■ To be done:
Count the lines in the rows below that contain the string "Violino", and give only that number.

A run of rows

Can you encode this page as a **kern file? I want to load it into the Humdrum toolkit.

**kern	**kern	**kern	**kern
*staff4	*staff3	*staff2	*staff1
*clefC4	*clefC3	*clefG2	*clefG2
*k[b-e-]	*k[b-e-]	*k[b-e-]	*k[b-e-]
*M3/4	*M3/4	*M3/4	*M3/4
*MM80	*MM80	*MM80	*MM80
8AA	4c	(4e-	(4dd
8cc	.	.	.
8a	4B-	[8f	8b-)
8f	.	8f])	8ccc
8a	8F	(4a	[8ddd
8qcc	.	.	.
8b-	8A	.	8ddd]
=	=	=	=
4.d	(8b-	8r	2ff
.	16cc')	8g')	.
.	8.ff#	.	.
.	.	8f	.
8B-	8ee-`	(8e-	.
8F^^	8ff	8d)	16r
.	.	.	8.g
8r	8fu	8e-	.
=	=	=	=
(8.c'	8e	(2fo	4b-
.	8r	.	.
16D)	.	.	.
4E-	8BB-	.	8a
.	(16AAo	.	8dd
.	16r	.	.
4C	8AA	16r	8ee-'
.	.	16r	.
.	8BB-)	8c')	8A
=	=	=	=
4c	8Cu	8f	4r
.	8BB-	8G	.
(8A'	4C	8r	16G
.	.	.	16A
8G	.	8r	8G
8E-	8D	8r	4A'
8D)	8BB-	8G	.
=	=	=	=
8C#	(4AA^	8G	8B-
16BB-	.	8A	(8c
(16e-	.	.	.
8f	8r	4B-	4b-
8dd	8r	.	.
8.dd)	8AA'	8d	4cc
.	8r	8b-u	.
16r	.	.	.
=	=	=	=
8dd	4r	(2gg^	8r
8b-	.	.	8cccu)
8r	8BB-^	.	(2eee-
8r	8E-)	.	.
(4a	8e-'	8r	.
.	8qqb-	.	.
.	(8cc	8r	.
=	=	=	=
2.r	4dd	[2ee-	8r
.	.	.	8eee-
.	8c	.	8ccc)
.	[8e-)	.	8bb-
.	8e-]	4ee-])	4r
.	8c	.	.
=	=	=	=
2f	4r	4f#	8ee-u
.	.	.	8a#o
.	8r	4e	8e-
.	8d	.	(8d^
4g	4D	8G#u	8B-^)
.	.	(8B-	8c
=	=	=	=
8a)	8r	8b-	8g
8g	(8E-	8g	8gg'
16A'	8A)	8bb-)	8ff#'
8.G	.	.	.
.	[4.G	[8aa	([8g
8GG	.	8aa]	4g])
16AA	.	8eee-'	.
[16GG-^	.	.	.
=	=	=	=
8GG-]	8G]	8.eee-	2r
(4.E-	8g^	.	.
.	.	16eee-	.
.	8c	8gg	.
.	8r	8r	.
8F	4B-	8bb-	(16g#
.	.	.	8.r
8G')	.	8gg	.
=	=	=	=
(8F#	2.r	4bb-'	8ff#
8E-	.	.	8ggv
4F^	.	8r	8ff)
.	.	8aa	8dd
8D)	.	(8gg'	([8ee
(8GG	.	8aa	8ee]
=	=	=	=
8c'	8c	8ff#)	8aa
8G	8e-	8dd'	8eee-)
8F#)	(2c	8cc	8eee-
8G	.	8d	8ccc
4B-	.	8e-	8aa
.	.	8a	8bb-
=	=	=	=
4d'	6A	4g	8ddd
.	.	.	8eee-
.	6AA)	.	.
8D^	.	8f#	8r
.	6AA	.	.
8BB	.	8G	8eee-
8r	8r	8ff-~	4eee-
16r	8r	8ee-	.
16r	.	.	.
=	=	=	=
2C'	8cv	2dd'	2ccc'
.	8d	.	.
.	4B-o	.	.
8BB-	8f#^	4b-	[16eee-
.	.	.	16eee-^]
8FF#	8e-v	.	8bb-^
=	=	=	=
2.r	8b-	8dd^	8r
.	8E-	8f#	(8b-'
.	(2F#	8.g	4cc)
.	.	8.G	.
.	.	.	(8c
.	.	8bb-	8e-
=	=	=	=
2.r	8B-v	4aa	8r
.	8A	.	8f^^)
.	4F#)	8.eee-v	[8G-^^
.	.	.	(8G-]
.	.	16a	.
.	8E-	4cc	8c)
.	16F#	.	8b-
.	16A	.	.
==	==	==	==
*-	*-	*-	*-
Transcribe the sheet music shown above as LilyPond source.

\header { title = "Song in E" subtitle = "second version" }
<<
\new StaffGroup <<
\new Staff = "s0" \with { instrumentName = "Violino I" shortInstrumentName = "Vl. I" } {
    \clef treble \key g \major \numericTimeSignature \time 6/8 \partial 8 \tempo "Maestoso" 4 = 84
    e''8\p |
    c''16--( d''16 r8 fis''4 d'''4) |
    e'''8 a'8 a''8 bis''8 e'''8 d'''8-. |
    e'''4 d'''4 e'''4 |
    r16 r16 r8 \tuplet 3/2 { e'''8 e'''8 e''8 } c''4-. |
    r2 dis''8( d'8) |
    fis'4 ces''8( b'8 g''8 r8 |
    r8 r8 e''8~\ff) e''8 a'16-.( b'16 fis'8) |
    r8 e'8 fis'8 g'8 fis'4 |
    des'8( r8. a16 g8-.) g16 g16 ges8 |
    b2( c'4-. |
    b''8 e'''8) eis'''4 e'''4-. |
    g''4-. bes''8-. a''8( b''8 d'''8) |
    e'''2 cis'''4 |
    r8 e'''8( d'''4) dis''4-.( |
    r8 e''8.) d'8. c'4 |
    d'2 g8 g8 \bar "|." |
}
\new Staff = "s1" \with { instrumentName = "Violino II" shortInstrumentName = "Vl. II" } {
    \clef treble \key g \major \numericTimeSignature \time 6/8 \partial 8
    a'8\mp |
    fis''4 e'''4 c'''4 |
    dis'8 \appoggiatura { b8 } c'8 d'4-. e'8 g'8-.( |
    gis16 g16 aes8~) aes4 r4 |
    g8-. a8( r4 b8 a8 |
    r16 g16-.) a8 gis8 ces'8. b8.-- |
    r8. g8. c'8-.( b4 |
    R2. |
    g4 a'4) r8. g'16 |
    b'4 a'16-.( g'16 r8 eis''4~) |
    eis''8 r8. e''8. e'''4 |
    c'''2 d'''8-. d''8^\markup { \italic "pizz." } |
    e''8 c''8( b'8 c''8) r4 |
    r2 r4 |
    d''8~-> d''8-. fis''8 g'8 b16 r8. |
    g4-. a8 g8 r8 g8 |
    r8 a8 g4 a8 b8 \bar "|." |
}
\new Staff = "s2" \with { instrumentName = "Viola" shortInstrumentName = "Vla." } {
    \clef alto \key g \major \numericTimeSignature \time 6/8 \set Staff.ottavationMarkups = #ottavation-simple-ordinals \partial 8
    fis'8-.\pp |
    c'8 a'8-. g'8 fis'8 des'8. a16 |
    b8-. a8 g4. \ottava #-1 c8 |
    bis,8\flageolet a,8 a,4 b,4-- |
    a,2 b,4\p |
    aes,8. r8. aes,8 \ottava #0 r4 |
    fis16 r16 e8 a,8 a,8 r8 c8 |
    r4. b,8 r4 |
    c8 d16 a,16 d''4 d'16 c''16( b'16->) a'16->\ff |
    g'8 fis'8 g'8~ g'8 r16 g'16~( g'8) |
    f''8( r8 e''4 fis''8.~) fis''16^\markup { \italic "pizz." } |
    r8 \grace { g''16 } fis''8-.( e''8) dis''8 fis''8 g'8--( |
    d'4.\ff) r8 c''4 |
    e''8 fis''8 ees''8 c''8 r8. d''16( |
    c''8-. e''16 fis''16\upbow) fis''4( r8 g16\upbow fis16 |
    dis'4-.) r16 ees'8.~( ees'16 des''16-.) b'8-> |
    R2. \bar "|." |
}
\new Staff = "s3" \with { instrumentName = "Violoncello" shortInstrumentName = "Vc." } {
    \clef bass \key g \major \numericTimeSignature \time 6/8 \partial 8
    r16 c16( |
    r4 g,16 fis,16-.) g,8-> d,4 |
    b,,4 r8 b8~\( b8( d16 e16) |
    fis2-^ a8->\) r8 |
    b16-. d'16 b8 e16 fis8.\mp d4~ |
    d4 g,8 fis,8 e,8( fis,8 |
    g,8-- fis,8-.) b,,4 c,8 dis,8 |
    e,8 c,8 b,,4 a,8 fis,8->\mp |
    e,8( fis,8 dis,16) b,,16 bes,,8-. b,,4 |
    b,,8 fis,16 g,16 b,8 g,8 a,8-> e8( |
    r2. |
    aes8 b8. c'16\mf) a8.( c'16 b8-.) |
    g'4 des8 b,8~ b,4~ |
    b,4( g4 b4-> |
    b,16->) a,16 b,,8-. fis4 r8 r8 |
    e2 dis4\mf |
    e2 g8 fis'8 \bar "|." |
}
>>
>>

■ Response to this exercise:
2